» **WHAT TO DO**: Scan the entries for the word "trapezoid". Every line that has it should be copied.

[Before-and-after coordinate records]

━━━━━━━━━━

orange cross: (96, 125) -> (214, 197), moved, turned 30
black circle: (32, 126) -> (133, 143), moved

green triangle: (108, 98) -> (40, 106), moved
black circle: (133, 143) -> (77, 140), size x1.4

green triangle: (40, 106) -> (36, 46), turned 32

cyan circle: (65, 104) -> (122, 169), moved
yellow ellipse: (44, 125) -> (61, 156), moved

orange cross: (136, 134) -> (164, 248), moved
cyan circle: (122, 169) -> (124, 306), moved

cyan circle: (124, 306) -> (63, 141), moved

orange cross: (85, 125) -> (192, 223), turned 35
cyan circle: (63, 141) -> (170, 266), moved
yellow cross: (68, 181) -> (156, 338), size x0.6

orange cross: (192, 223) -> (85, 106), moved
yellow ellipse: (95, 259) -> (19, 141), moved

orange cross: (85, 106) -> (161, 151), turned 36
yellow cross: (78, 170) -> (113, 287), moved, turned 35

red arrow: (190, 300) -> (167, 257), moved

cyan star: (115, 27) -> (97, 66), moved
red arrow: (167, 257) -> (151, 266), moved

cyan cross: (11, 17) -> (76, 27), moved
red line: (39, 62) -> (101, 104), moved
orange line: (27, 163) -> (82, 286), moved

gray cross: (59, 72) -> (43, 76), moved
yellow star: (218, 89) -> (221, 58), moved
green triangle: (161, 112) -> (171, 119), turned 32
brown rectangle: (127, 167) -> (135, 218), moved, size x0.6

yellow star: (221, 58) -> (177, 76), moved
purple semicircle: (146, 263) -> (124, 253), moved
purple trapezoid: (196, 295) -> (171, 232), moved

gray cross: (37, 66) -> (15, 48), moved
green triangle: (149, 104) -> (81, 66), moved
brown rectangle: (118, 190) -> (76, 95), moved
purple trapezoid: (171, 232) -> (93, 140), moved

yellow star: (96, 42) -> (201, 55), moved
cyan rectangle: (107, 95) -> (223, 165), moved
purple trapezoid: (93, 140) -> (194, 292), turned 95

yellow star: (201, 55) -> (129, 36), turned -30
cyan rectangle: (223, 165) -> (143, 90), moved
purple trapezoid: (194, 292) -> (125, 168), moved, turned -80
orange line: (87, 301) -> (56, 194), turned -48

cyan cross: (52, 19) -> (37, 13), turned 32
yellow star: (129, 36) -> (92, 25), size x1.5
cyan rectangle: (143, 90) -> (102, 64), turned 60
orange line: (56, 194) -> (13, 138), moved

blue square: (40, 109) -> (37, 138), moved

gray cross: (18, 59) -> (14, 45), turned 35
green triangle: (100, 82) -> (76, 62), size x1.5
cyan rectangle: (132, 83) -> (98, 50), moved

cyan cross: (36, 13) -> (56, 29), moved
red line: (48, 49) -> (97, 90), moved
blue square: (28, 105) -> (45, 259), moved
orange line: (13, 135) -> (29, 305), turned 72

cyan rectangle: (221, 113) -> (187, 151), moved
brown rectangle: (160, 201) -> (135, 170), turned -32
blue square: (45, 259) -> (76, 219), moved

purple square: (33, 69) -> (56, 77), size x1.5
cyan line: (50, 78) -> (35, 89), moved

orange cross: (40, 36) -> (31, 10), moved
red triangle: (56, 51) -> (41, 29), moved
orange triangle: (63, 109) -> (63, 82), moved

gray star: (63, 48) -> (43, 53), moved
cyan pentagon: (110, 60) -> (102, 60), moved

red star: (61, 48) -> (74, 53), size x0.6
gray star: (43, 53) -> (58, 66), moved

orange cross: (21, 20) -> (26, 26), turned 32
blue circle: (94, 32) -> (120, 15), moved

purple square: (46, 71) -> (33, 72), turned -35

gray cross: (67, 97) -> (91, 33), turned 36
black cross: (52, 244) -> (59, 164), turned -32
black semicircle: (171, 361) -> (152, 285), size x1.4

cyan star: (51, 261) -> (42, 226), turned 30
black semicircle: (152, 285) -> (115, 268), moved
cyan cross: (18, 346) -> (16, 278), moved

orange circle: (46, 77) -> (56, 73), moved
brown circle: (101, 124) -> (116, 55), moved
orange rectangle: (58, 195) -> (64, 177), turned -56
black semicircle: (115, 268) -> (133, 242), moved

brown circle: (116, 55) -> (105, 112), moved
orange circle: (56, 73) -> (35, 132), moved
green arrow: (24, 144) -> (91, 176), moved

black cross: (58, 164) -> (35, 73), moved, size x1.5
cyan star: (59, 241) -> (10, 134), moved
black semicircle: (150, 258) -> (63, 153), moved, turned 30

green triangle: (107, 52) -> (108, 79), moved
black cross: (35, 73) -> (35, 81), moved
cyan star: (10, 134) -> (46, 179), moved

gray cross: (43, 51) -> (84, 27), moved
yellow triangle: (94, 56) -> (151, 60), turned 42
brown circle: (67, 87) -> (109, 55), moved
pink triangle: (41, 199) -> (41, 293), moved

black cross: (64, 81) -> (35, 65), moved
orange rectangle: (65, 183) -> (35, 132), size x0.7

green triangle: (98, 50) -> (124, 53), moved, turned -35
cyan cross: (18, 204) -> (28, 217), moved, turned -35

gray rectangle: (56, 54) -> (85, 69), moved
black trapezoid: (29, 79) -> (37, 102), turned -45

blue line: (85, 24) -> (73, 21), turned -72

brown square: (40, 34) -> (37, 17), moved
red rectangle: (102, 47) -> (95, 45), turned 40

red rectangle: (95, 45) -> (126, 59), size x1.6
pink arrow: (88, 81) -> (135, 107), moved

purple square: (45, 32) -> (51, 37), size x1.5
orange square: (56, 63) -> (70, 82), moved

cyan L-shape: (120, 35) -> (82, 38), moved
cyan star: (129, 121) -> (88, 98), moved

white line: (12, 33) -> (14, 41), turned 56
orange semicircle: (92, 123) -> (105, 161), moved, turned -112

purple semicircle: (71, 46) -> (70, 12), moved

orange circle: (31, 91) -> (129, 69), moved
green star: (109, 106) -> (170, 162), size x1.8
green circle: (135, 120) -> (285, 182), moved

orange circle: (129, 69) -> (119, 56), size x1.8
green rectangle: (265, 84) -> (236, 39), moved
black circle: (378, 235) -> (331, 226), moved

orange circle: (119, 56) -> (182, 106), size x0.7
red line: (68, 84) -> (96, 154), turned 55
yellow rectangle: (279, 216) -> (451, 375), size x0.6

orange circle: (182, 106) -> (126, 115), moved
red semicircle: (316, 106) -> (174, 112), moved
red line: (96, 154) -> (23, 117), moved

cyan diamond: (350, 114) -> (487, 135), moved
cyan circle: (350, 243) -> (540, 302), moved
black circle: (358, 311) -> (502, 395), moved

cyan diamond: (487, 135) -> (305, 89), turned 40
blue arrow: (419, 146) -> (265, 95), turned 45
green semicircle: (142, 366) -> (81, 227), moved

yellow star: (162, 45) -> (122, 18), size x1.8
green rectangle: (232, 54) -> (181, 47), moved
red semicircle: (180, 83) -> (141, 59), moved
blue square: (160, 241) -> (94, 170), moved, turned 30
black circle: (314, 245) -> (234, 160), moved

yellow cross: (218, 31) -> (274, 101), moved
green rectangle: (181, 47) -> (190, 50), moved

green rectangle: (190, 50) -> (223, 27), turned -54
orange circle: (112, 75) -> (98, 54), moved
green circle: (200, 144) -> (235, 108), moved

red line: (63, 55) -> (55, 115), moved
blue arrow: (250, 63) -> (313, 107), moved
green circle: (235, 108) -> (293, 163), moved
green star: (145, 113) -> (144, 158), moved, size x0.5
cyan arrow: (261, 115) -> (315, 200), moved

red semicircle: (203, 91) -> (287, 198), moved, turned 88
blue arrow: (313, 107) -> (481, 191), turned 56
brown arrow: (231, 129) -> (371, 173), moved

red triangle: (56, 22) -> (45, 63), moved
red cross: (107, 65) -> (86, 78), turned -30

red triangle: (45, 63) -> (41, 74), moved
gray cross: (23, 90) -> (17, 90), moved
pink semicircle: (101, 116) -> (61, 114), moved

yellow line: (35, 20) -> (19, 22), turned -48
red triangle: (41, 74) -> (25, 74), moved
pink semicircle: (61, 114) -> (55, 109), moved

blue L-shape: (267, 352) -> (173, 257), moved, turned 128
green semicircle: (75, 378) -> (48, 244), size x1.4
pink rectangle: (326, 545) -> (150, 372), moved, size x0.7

━━━━━━━━━━

» **WRITTEN REPLY**:
purple trapezoid: (196, 295) -> (171, 232), moved
purple trapezoid: (171, 232) -> (93, 140), moved
purple trapezoid: (93, 140) -> (194, 292), turned 95
purple trapezoid: (194, 292) -> (125, 168), moved, turned -80
black trapezoid: (29, 79) -> (37, 102), turned -45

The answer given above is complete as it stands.